Entries for locating text and elements:
--------------------
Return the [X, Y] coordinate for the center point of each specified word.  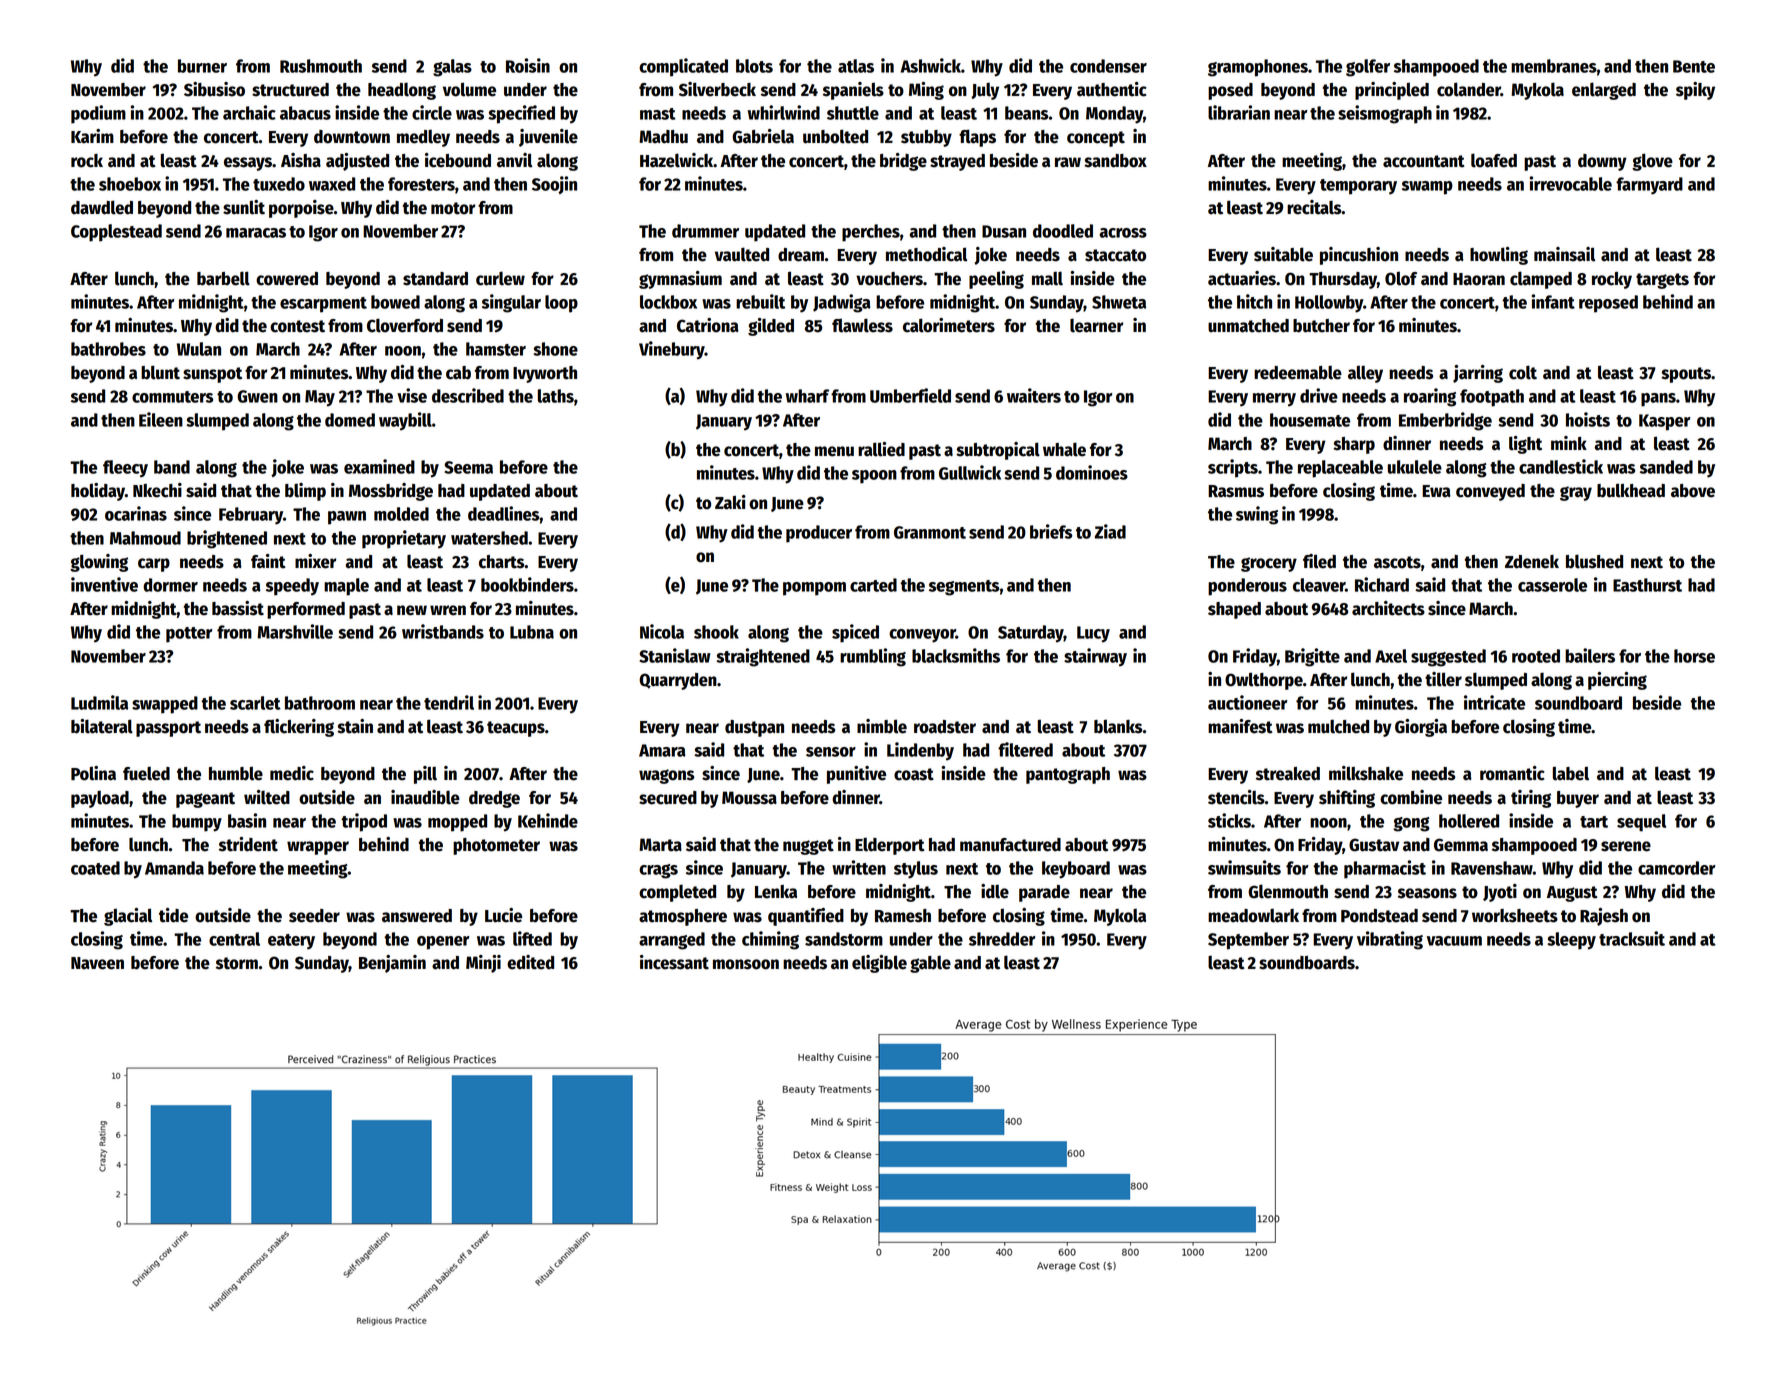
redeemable [1298, 372]
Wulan [199, 349]
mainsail [1564, 254]
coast [914, 774]
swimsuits [1244, 867]
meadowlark [1253, 915]
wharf [807, 396]
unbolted [835, 136]
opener [443, 943]
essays [248, 164]
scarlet [255, 703]
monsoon [746, 964]
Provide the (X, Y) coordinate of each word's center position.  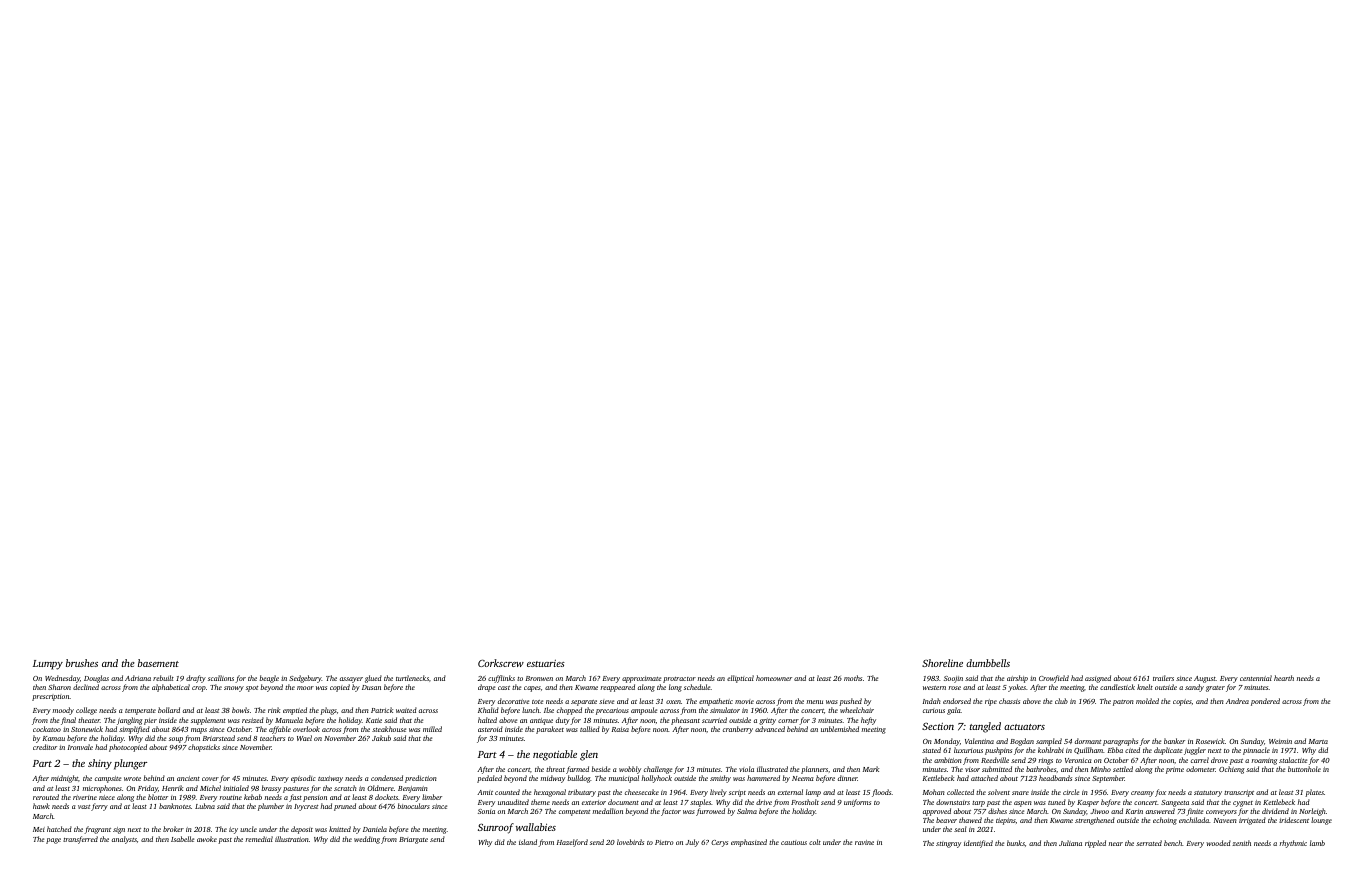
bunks (1016, 843)
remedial (259, 839)
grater (1215, 689)
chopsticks (204, 748)
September (1108, 779)
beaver (946, 820)
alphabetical (171, 688)
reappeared (617, 688)
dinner (848, 778)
--------------------
Stated task:
Rewrite the material from the line containing "scarlet [255, 703]" through the end, replacing "center position" with "midpoint" and changing nothing else. Omit the pictures from your answer.

Task response:
scarlet [255, 703]
monsoon [746, 964]
Provide the (X, Y) coordinate of each word's midpoint.  
bunks (1016, 843)
remedial (259, 839)
grater (1215, 689)
chopsticks (204, 748)
September (1108, 779)
beaver (946, 820)
alphabetical (171, 688)
reappeared (617, 688)
dinner (848, 778)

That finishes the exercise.